Lay out the rows below as a numbered list, omitting any blank lines.

── Materials provided

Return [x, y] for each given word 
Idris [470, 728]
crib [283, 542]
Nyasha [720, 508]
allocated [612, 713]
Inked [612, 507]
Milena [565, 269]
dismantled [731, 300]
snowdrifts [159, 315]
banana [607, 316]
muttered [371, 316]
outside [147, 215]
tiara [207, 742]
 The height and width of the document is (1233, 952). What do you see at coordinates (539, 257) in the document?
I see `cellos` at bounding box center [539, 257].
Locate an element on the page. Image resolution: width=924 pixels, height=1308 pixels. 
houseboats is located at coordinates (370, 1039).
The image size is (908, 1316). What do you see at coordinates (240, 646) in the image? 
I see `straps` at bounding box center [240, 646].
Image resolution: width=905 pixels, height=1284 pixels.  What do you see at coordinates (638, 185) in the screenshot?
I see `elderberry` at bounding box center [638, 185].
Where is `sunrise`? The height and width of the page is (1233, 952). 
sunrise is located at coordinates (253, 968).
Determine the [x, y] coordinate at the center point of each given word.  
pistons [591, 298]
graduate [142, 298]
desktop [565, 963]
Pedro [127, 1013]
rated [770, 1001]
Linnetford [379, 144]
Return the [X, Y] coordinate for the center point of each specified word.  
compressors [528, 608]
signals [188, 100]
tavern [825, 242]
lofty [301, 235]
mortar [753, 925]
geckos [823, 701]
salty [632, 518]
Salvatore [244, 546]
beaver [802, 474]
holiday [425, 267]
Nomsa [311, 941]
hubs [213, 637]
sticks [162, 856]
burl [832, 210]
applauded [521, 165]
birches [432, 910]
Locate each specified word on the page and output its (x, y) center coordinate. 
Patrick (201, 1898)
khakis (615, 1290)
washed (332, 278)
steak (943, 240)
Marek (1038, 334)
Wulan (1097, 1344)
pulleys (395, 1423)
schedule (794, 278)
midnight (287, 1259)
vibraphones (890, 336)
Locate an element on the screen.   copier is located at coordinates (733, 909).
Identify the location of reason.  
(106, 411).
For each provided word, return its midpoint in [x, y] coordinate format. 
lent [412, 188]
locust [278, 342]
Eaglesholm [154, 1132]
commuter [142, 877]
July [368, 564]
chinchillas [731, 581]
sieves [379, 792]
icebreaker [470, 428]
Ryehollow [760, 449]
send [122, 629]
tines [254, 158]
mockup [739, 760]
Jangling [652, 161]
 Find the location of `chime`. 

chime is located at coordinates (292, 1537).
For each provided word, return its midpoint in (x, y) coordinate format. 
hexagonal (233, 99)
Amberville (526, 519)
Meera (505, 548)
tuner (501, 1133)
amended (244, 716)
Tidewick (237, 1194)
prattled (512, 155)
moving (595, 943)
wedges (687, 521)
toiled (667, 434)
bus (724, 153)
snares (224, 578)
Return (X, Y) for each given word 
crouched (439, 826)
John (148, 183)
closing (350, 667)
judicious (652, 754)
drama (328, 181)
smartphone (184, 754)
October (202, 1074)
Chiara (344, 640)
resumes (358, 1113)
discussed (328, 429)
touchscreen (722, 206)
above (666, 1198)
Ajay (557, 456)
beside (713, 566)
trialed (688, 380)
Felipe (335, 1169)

────

→ Response to the exercise:
1. Return [x, y] for each given word 
2. Idris [470, 728]
3. crib [283, 542]
4. Nyasha [720, 508]
5. allocated [612, 713]
6. Inked [612, 507]
7. Milena [565, 269]
8. dismantled [731, 300]
9. snowdrifts [159, 315]
10. banana [607, 316]
11. muttered [371, 316]
12. outside [147, 215]
13. tiara [207, 742]
14.  The height and width of the document is (1233, 952). What do you see at coordinates (539, 257) in the document?
15. I see `cellos` at bounding box center [539, 257].
16. Locate an element on the page. Image resolution: width=924 pixels, height=1308 pixels. 
17. houseboats is located at coordinates (370, 1039).
18. The image size is (908, 1316). What do you see at coordinates (240, 646) in the image? 
19. I see `straps` at bounding box center [240, 646].
20. Image resolution: width=905 pixels, height=1284 pixels.  What do you see at coordinates (638, 185) in the screenshot?
21. I see `elderberry` at bounding box center [638, 185].
22. Where is `sunrise`? The height and width of the page is (1233, 952). 
23. sunrise is located at coordinates (253, 968).
24. Determine the [x, y] coordinate at the center point of each given word.  
25. pistons [591, 298]
26. graduate [142, 298]
27. desktop [565, 963]
28. Pedro [127, 1013]
29. rated [770, 1001]
30. Linnetford [379, 144]
31. Return the [X, Y] coordinate for the center point of each specified word.  
32. compressors [528, 608]
33. signals [188, 100]
34. tavern [825, 242]
35. lofty [301, 235]
36. mortar [753, 925]
37. geckos [823, 701]
38. salty [632, 518]
39. Salvatore [244, 546]
40. beaver [802, 474]
41. holiday [425, 267]
42. Nomsa [311, 941]
43. hubs [213, 637]
44. sticks [162, 856]
45. burl [832, 210]
46. applauded [521, 165]
47. birches [432, 910]
48. Locate each specified word on the page and output its (x, y) center coordinate. 
49. Patrick (201, 1898)
50. khakis (615, 1290)
51. washed (332, 278)
52. steak (943, 240)
53. Marek (1038, 334)
54. Wulan (1097, 1344)
55. pulleys (395, 1423)
56. schedule (794, 278)
57. midnight (287, 1259)
58. vibraphones (890, 336)
59. Locate an element on the screen.   copier is located at coordinates (733, 909).
60. Identify the location of reason.  
61. (106, 411).
62. For each provided word, return its midpoint in [x, y] coordinate format. 
63. lent [412, 188]
64. locust [278, 342]
65. Eaglesholm [154, 1132]
66. commuter [142, 877]
67. July [368, 564]
68. chinchillas [731, 581]
69. sieves [379, 792]
70. icebreaker [470, 428]
71. Ryehollow [760, 449]
72. send [122, 629]
73. tines [254, 158]
74. mockup [739, 760]
75. Jangling [652, 161]
76.  Find the location of `chime`. 
77. chime is located at coordinates (292, 1537).
78. For each provided word, return its midpoint in (x, y) coordinate format. 
79. hexagonal (233, 99)
80. Amberville (526, 519)
81. Meera (505, 548)
82. tuner (501, 1133)
83. amended (244, 716)
84. Tidewick (237, 1194)
85. prattled (512, 155)
86. moving (595, 943)
87. wedges (687, 521)
88. toiled (667, 434)
89. bus (724, 153)
90. snares (224, 578)
91. Return (X, Y) for each given word 
92. crouched (439, 826)
93. John (148, 183)
94. closing (350, 667)
95. judicious (652, 754)
96. drama (328, 181)
97. smartphone (184, 754)
98. October (202, 1074)
99. Chiara (344, 640)
100. resumes (358, 1113)
101. discussed (328, 429)
102. touchscreen (722, 206)
103. above (666, 1198)
104. Ajay (557, 456)
105. beside (713, 566)
106. trialed (688, 380)
107. Felipe (335, 1169)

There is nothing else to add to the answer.